• WHAT YOU ARE ASKED TO DO: Your answer should be every line of the entries that has the string "brown" in it.

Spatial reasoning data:
........
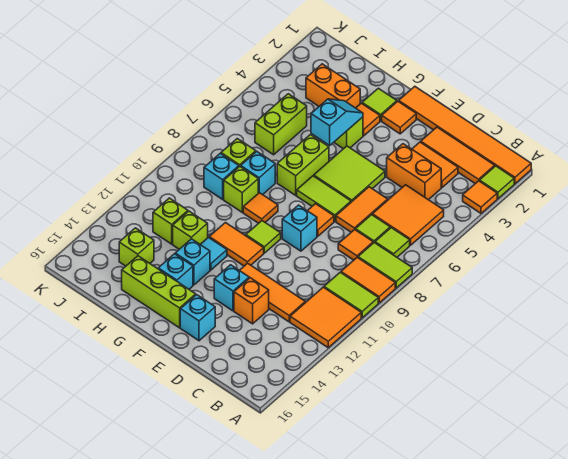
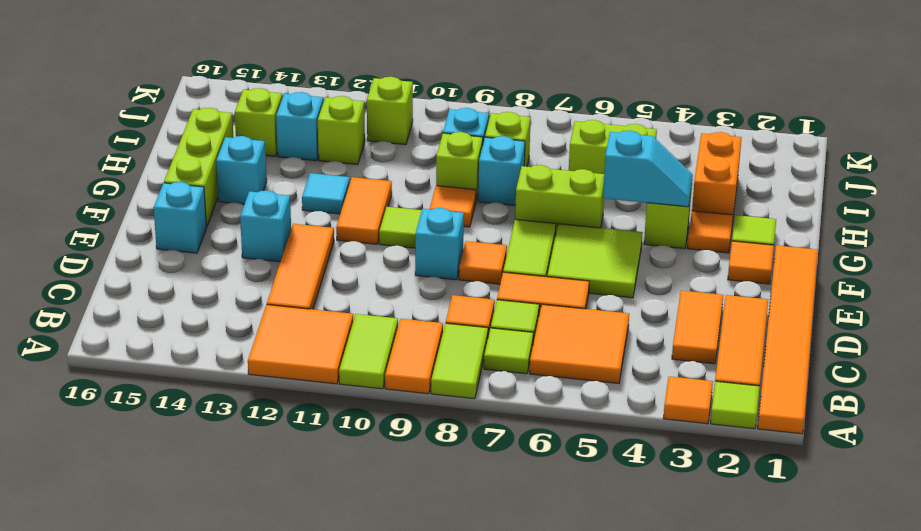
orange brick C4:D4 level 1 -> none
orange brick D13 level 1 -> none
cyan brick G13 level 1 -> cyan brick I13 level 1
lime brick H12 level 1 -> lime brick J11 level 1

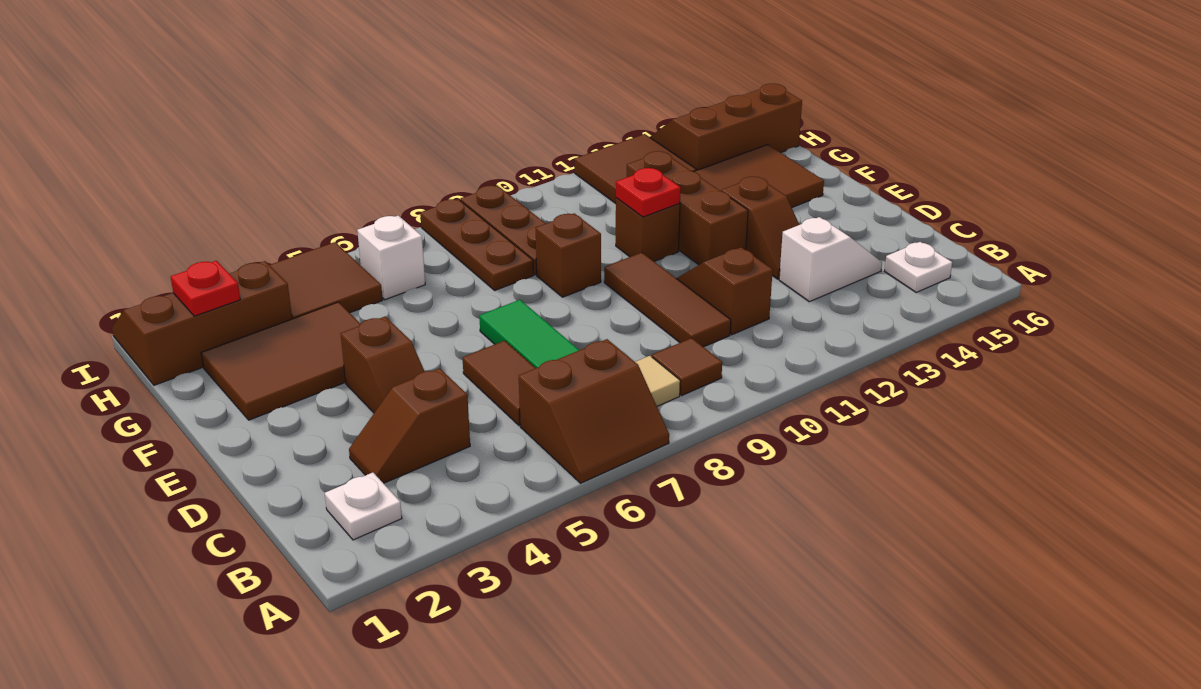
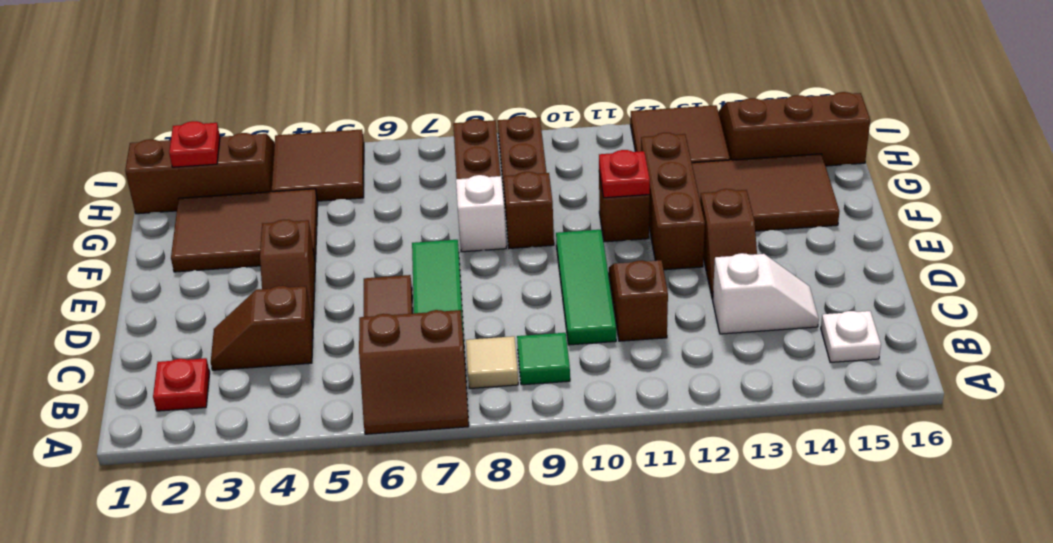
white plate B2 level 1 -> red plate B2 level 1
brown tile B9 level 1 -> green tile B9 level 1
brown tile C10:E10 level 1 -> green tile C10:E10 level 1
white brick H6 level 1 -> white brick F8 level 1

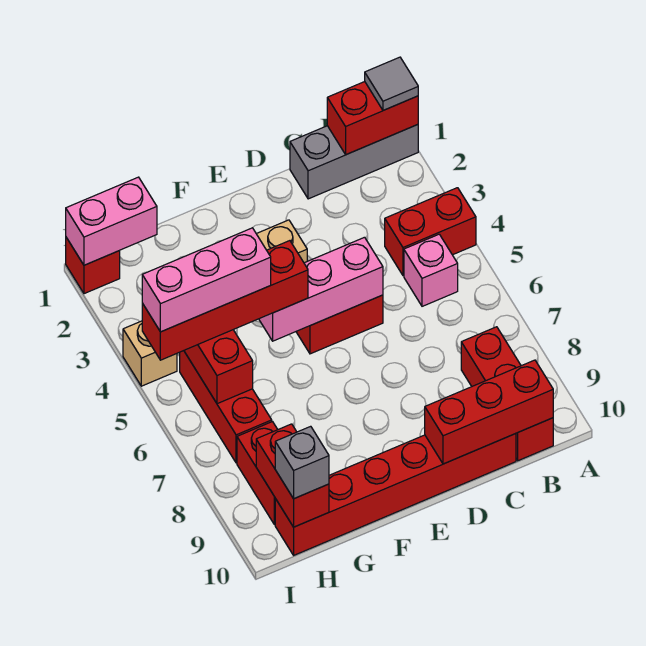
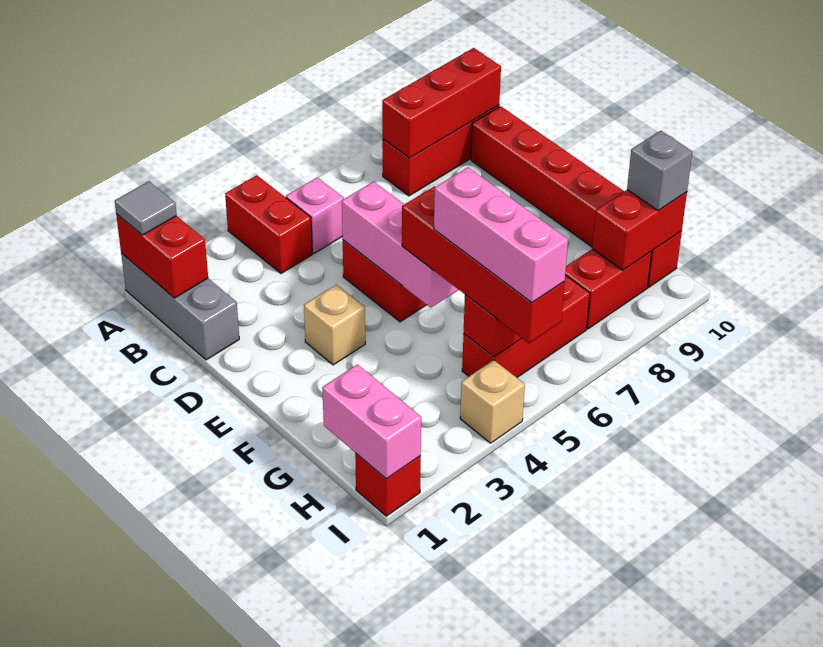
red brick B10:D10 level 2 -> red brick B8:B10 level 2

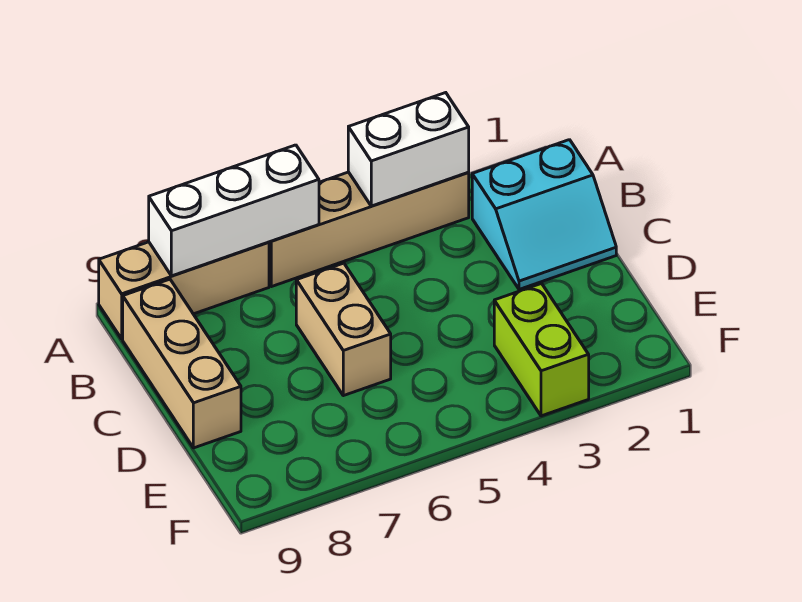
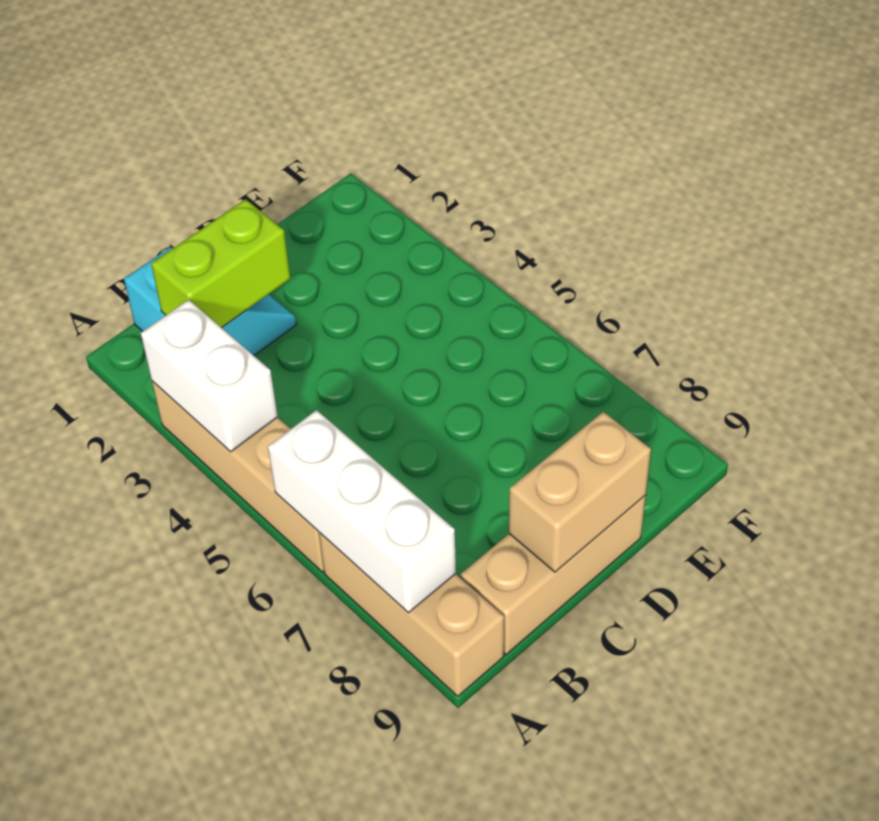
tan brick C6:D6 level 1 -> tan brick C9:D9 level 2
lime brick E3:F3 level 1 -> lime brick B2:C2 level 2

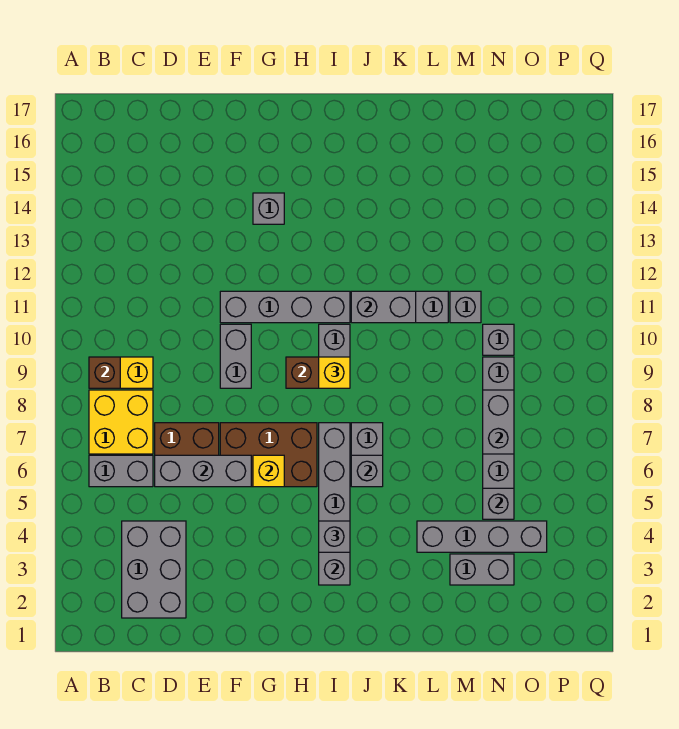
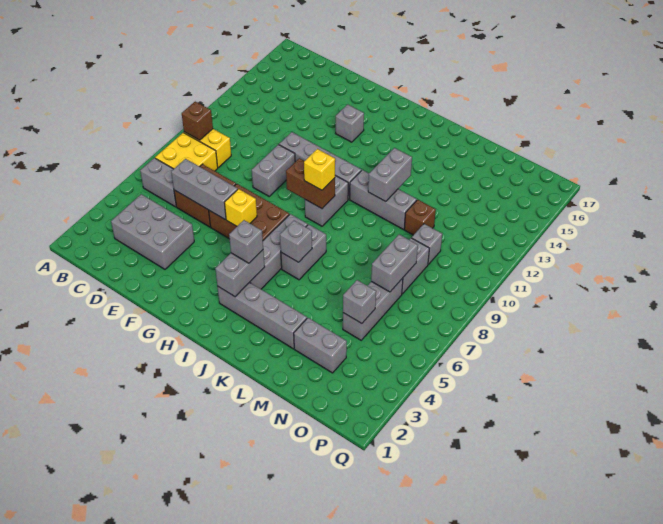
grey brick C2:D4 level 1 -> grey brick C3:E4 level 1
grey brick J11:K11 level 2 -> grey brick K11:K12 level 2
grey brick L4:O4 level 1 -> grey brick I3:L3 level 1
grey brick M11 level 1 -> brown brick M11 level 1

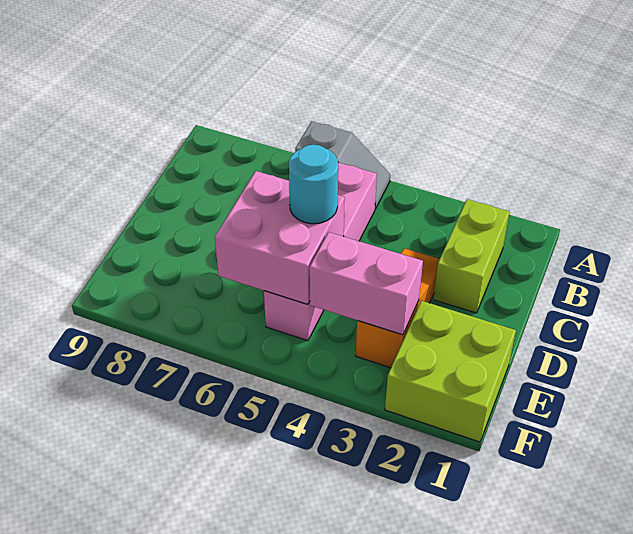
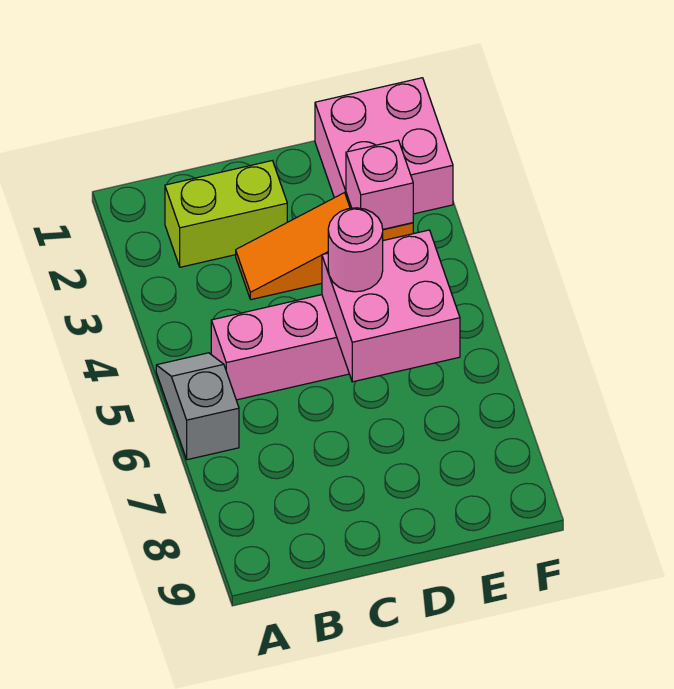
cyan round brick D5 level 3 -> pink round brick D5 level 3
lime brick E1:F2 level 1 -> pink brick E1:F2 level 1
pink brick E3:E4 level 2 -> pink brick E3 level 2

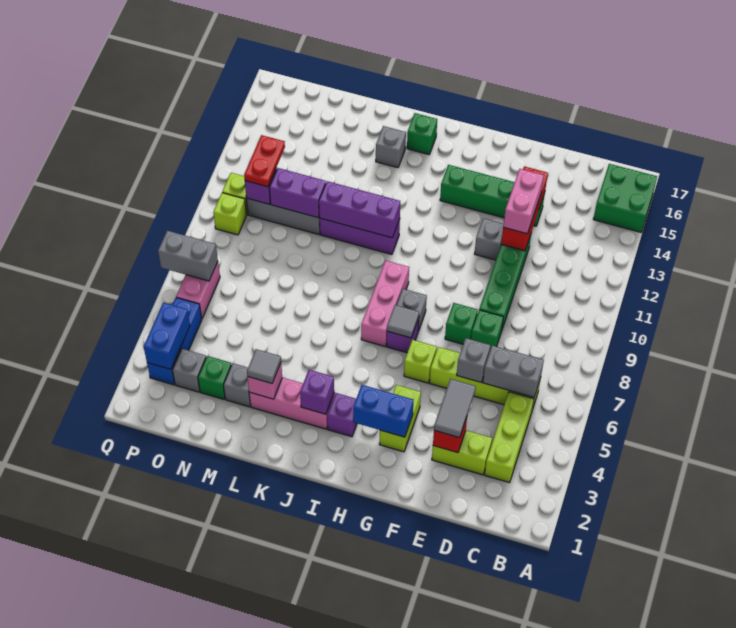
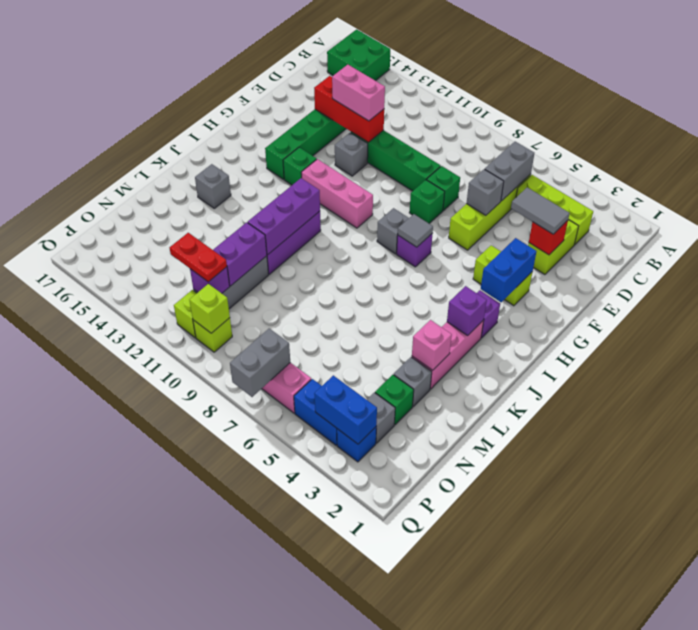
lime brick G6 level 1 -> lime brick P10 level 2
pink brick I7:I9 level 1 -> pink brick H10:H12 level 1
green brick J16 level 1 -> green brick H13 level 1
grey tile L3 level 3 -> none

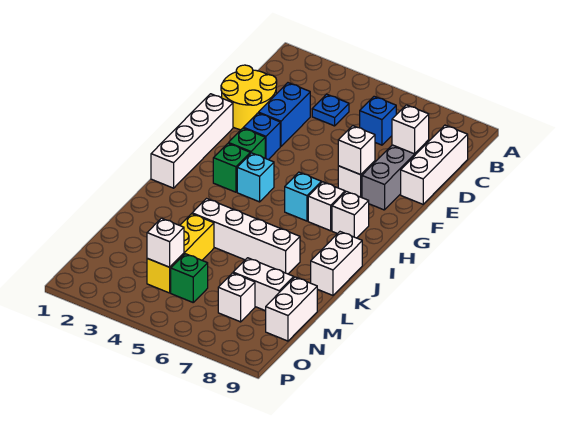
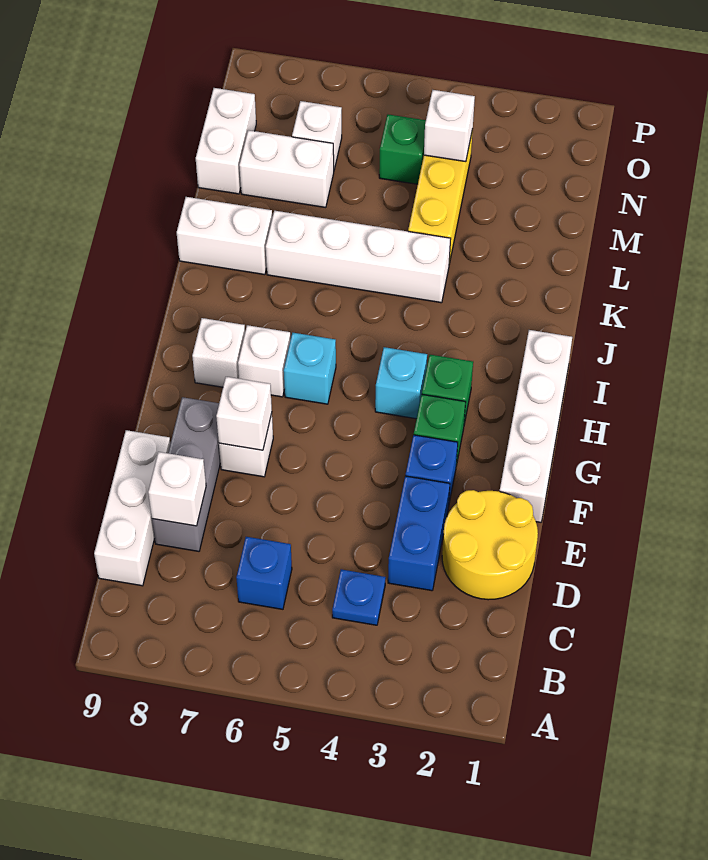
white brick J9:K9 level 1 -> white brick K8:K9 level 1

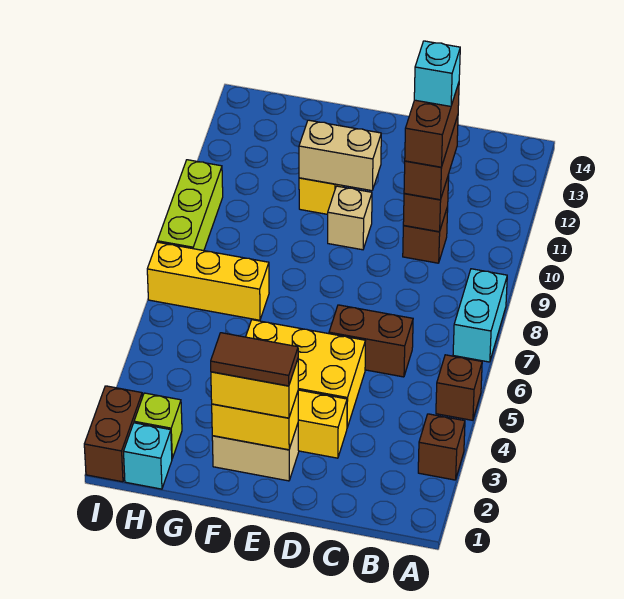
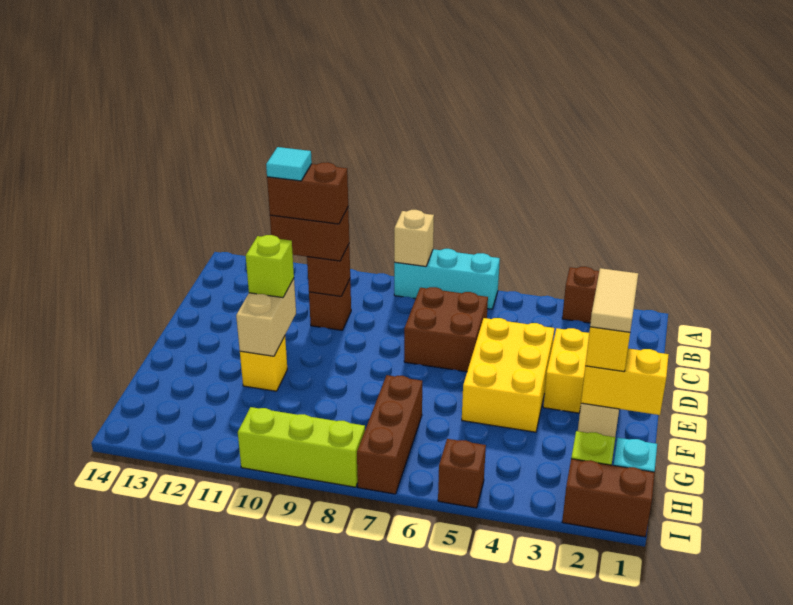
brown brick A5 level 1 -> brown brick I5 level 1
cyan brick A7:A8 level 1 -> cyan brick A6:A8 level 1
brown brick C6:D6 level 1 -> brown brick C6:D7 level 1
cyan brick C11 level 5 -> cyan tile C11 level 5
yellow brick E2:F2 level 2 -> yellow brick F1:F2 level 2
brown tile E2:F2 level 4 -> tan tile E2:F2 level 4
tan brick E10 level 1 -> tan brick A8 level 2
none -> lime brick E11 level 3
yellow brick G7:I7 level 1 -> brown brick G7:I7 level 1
........
• TASK RESULT:
brown tile B9 level 1 -> green tile B9 level 1
brown tile C10:E10 level 1 -> green tile C10:E10 level 1
grey brick M11 level 1 -> brown brick M11 level 1
brown brick A5 level 1 -> brown brick I5 level 1
brown brick C6:D6 level 1 -> brown brick C6:D7 level 1
brown tile E2:F2 level 4 -> tan tile E2:F2 level 4
yellow brick G7:I7 level 1 -> brown brick G7:I7 level 1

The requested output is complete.